*Exercise*:
What is needed is the number of lines below that contain the string "none", with no other text.

[[ Supplied material, beginning ]]

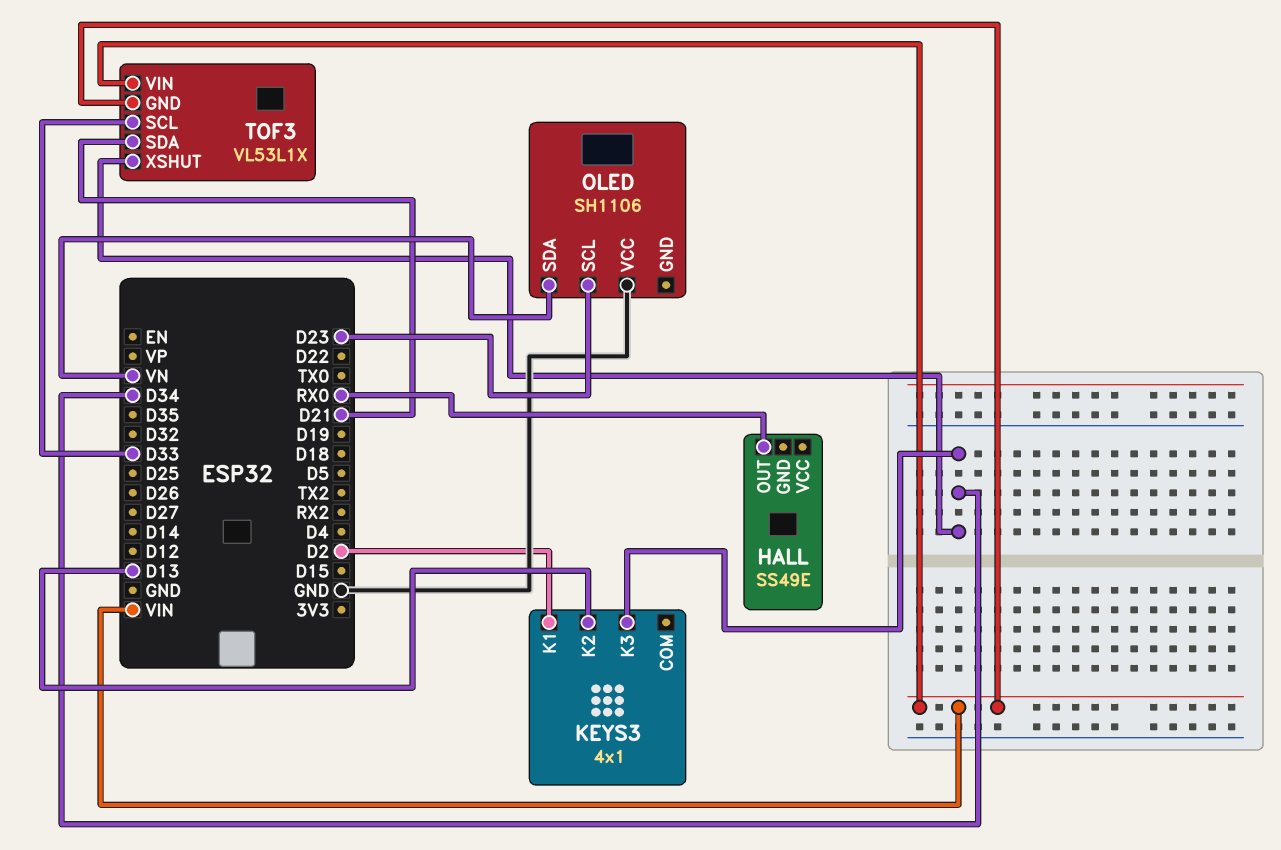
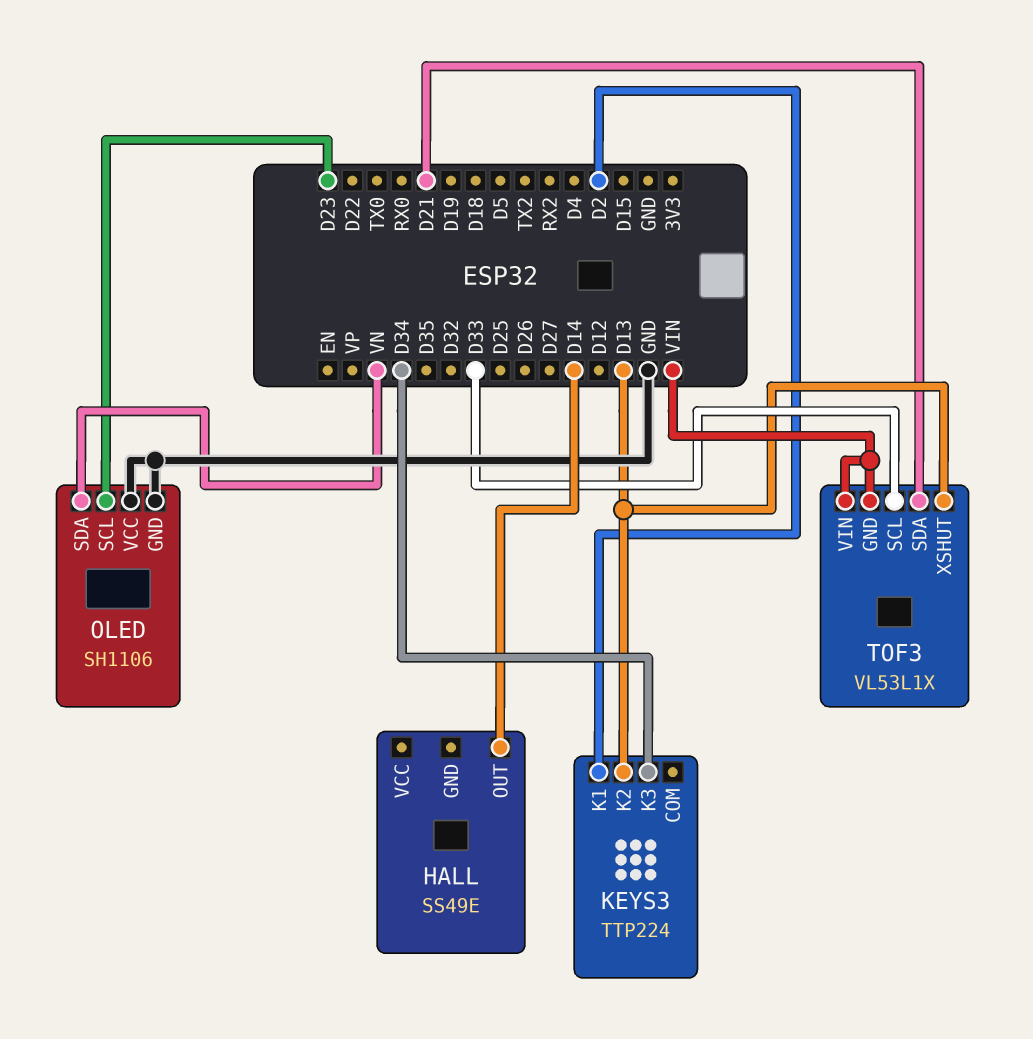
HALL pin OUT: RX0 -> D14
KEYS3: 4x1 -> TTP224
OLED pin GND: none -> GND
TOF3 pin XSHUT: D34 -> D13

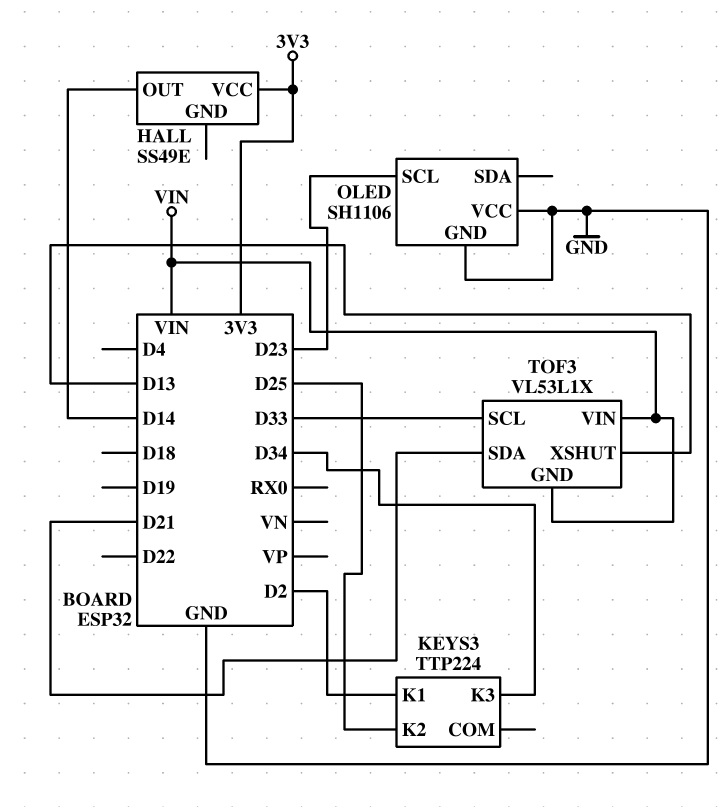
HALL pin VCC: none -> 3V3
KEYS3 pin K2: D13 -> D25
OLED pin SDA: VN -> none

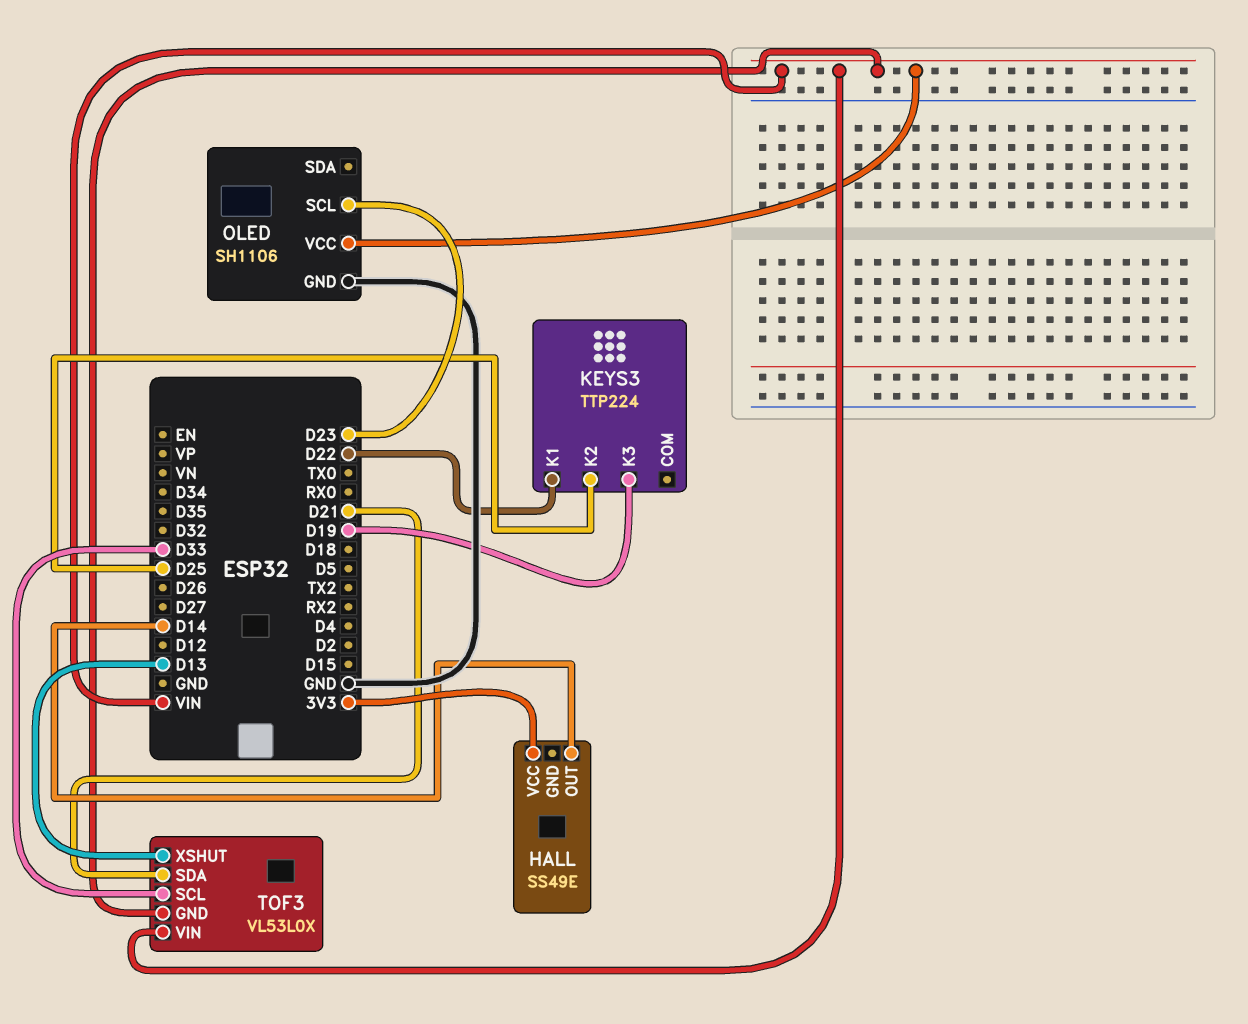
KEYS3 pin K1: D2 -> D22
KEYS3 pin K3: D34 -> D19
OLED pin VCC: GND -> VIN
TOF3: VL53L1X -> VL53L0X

[[ Supplied material, end ]]

*Output of the task*:
3